┌─ DATA IN THIS EXERCISE

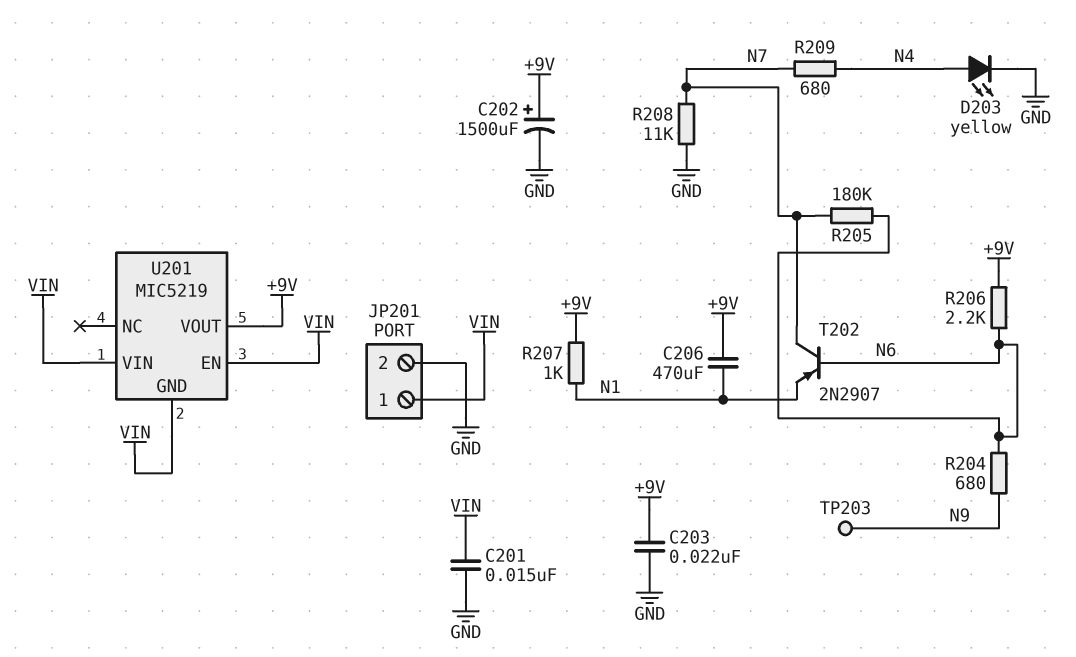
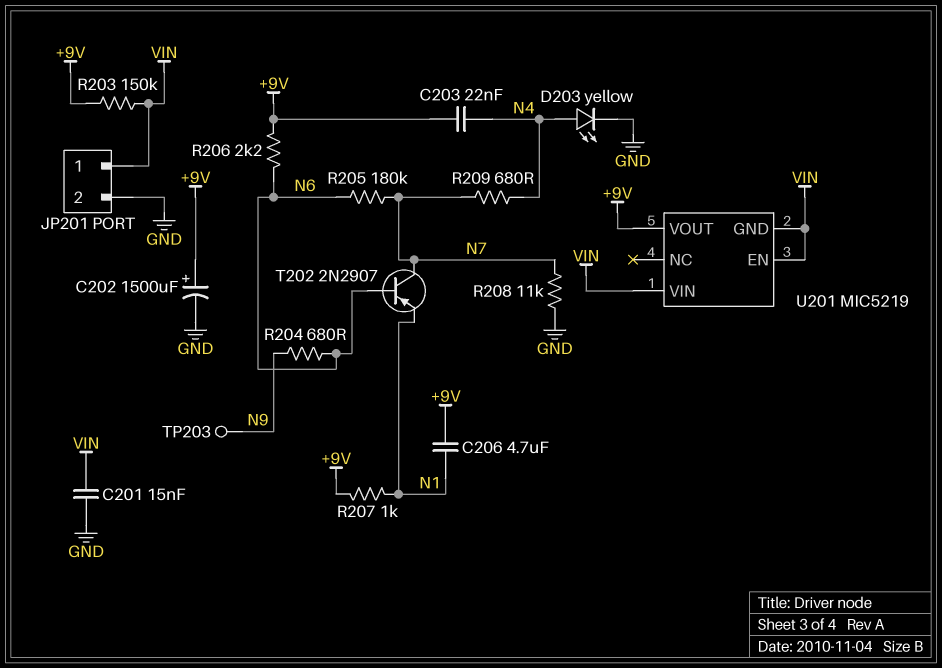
C203: 22nF (+9V, GND) -> 22nF (+9V, N4)
C206: 470uF (+9V, N1) -> 4.7uF (+9V, N1)
R203: none -> 150k (+9V, VIN)

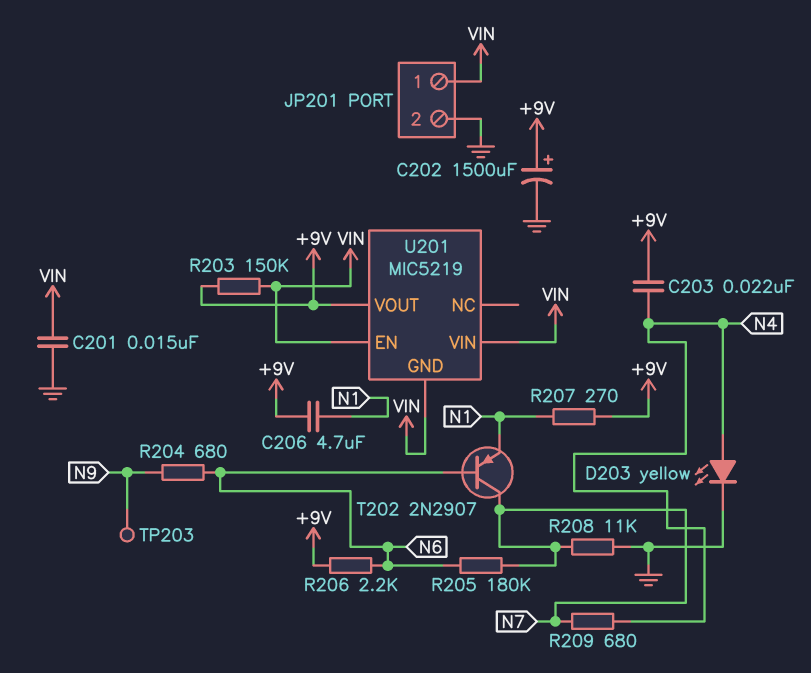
R207: 1k (+9V, N1) -> 270 (+9V, N1)

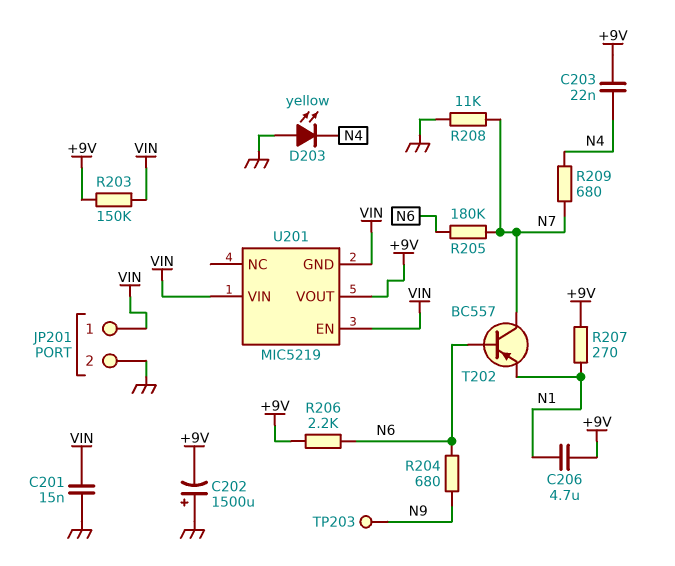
C202: 1500uF (plus +9V, minus GND) -> 1500uF (plus GND, minus +9V)
D203: LED yellow (A N4, K GND) -> LED yellow (A GND, K N4)
T202: PNP 2N2907 (B N6, C N7, E N1) -> PNP BC557 (B N6, C N7, E N1)

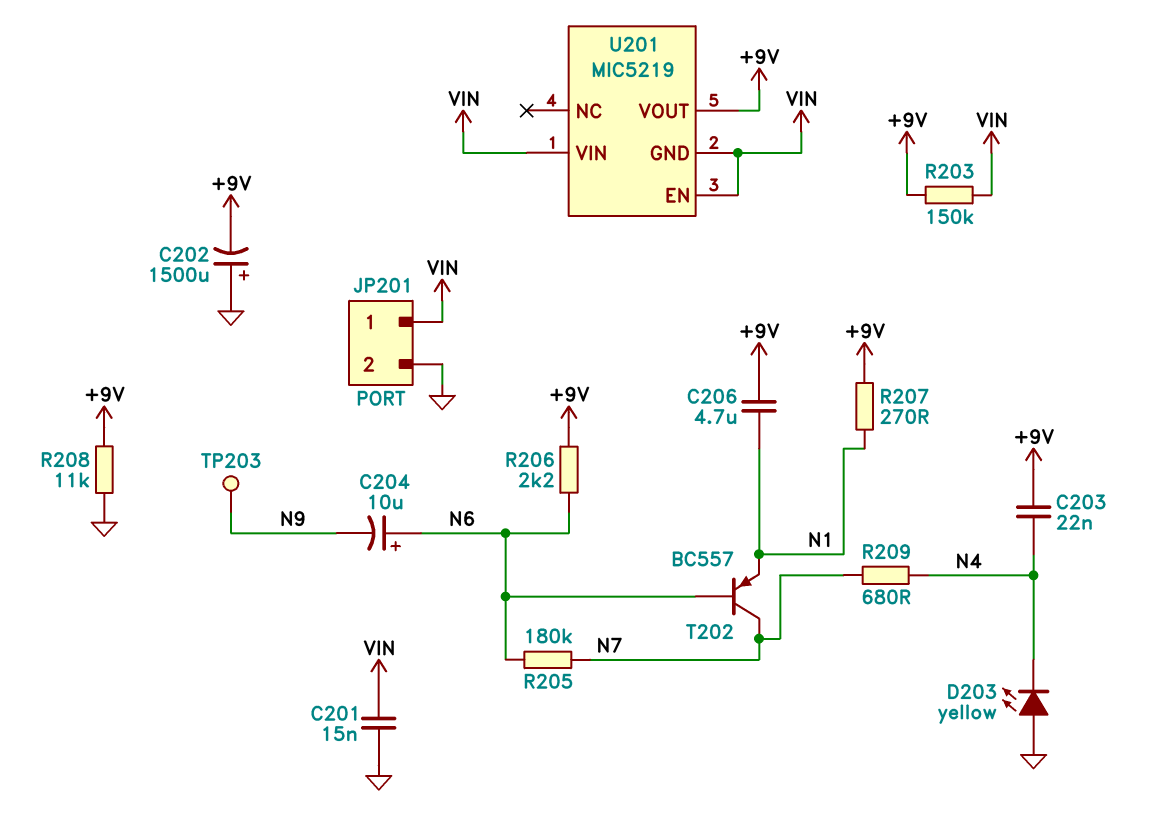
C204: none -> 10uF (plus N6, minus N9)
R204: 680 (N6, N9) -> none
R208: 11k (GND, N7) -> 11k (+9V, GND)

└─

▸ **REQUIREMENT**
Set the listing down again exactly, skipping each picture.

▸ **EXERCISE SOLUTION**
C203: 22nF (+9V, GND) -> 22nF (+9V, N4)
C206: 470uF (+9V, N1) -> 4.7uF (+9V, N1)
R203: none -> 150k (+9V, VIN)

R207: 1k (+9V, N1) -> 270 (+9V, N1)

C202: 1500uF (plus +9V, minus GND) -> 1500uF (plus GND, minus +9V)
D203: LED yellow (A N4, K GND) -> LED yellow (A GND, K N4)
T202: PNP 2N2907 (B N6, C N7, E N1) -> PNP BC557 (B N6, C N7, E N1)

C204: none -> 10uF (plus N6, minus N9)
R204: 680 (N6, N9) -> none
R208: 11k (GND, N7) -> 11k (+9V, GND)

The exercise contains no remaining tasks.